▸ **What needs to be done**
From the data entries below, pull out every line that contains the string "autoBeamOff" and list those lines.

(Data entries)
-=-=-=-=-

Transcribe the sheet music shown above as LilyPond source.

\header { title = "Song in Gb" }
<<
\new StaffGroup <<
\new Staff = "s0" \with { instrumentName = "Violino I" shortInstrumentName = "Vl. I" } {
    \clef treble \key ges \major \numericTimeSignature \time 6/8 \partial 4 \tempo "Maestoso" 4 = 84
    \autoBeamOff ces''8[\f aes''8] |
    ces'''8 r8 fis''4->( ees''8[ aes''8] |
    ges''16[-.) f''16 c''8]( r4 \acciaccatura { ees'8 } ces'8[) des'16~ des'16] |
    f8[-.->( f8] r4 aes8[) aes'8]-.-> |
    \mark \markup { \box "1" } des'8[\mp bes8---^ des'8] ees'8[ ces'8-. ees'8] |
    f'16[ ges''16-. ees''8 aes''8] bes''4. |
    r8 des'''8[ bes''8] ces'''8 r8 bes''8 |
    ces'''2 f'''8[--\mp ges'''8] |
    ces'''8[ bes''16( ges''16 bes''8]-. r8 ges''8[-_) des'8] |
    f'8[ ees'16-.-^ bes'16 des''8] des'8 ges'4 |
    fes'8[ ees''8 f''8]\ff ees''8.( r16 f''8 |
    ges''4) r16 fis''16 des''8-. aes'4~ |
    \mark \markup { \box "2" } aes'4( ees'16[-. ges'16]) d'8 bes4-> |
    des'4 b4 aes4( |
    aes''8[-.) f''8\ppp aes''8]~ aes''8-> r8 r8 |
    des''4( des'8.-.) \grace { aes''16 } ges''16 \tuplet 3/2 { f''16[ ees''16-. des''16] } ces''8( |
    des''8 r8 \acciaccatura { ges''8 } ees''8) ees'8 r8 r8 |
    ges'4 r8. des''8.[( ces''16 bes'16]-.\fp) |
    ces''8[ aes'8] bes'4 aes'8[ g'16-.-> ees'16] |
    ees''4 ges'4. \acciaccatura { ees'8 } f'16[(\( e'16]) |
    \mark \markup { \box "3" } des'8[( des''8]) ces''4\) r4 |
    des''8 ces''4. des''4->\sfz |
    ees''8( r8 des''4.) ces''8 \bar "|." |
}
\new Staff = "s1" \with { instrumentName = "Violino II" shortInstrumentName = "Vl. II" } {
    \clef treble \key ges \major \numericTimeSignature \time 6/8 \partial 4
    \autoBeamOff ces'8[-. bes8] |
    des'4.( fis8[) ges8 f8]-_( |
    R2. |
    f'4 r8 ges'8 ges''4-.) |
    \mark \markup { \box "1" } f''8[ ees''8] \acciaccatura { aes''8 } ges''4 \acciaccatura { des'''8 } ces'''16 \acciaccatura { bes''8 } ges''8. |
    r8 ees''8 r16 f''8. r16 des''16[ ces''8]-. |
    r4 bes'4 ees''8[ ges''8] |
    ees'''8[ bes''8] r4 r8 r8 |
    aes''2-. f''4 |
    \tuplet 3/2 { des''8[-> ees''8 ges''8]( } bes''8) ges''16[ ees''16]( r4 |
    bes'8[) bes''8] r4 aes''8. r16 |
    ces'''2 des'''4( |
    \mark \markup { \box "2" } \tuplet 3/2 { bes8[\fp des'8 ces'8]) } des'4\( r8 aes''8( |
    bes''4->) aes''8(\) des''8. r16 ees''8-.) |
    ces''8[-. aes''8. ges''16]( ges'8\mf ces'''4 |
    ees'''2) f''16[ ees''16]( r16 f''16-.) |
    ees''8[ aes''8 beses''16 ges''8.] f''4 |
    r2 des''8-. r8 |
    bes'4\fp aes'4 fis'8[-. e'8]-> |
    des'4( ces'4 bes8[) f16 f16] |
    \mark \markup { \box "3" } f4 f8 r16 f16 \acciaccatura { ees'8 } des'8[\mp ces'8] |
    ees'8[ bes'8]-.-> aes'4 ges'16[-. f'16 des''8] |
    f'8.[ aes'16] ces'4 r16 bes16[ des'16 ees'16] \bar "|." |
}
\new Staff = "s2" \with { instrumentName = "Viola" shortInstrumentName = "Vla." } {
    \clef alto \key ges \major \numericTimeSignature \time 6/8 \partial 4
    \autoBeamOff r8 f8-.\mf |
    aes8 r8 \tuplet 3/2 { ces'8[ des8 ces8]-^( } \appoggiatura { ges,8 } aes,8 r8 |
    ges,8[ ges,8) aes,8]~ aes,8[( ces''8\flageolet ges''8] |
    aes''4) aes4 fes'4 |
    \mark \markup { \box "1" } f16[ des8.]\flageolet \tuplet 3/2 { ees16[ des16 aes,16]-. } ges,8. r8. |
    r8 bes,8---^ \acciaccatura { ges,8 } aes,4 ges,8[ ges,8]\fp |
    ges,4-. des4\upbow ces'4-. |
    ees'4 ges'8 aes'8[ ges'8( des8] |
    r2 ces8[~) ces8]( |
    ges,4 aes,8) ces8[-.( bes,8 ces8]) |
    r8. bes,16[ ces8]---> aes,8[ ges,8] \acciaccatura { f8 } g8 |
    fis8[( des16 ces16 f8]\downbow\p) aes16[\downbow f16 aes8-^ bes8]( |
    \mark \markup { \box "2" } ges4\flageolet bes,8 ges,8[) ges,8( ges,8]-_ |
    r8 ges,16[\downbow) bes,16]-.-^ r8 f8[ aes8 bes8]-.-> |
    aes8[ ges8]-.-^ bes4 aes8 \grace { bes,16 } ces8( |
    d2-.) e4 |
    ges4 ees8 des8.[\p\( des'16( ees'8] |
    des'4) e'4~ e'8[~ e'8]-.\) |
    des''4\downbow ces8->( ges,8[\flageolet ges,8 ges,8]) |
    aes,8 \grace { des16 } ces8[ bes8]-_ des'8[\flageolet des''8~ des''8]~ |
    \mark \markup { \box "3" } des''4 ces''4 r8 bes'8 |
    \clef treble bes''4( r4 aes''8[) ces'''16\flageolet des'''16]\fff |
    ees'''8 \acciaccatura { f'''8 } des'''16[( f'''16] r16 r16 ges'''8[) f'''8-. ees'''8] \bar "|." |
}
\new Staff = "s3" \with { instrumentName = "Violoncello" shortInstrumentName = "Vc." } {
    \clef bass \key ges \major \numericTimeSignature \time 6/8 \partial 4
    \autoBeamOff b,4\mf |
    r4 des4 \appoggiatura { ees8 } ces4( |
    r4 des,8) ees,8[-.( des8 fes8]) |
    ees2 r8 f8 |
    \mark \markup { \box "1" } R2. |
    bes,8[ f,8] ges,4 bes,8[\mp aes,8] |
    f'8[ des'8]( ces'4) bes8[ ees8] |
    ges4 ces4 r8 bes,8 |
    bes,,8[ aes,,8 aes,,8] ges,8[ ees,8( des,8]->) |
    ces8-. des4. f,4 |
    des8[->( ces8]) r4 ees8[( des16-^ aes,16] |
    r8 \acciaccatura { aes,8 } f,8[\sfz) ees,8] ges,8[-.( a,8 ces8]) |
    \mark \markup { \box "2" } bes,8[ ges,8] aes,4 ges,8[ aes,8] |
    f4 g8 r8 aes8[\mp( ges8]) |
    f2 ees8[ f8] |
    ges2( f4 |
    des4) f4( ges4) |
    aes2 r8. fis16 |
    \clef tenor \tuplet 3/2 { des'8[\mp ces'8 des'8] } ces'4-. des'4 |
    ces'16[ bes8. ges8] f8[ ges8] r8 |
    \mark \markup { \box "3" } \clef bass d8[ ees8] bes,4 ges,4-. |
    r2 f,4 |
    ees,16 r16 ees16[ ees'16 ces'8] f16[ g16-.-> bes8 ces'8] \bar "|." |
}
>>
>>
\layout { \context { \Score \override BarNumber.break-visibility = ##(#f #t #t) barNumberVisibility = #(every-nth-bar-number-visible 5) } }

-=-=-=-=-

▸ **The answer**
    \autoBeamOff ces''8[\f aes''8] |
    \autoBeamOff ces'8[-. bes8] |
    \autoBeamOff r8 f8-.\mf |
    \autoBeamOff b,4\mf |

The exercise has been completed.